*Source data*:

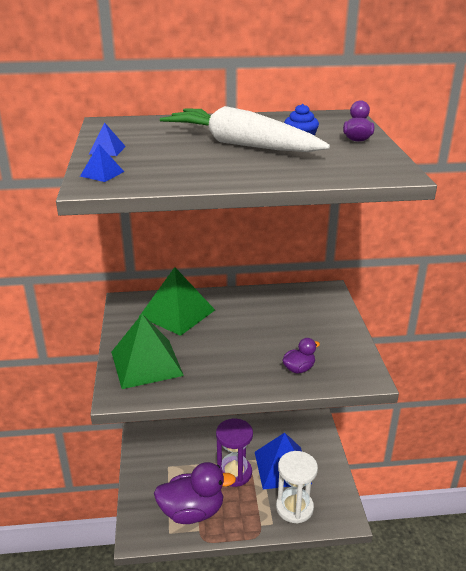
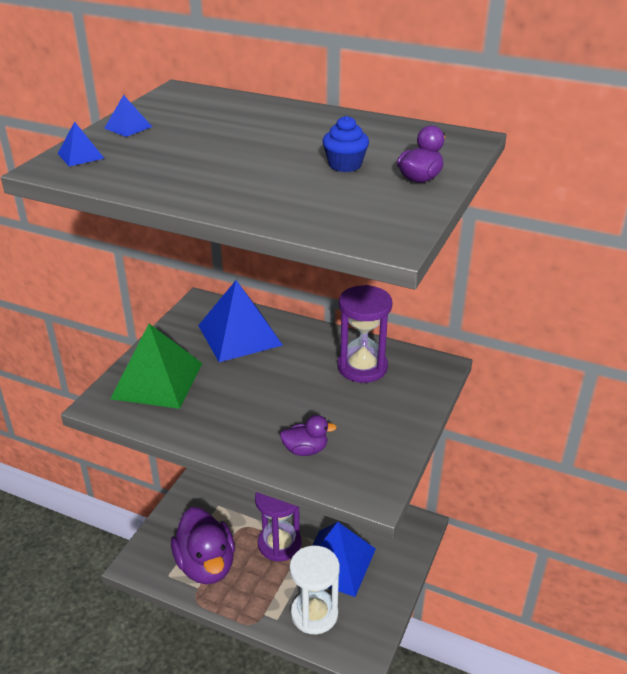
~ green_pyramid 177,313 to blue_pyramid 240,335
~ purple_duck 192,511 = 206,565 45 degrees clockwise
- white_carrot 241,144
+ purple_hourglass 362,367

*Your assignment*:
With the pictures set aside, write out the whole listing exactly.

*Exercise response*:
~ green_pyramid 177,313 to blue_pyramid 240,335
~ purple_duck 192,511 = 206,565 45 degrees clockwise
- white_carrot 241,144
+ purple_hourglass 362,367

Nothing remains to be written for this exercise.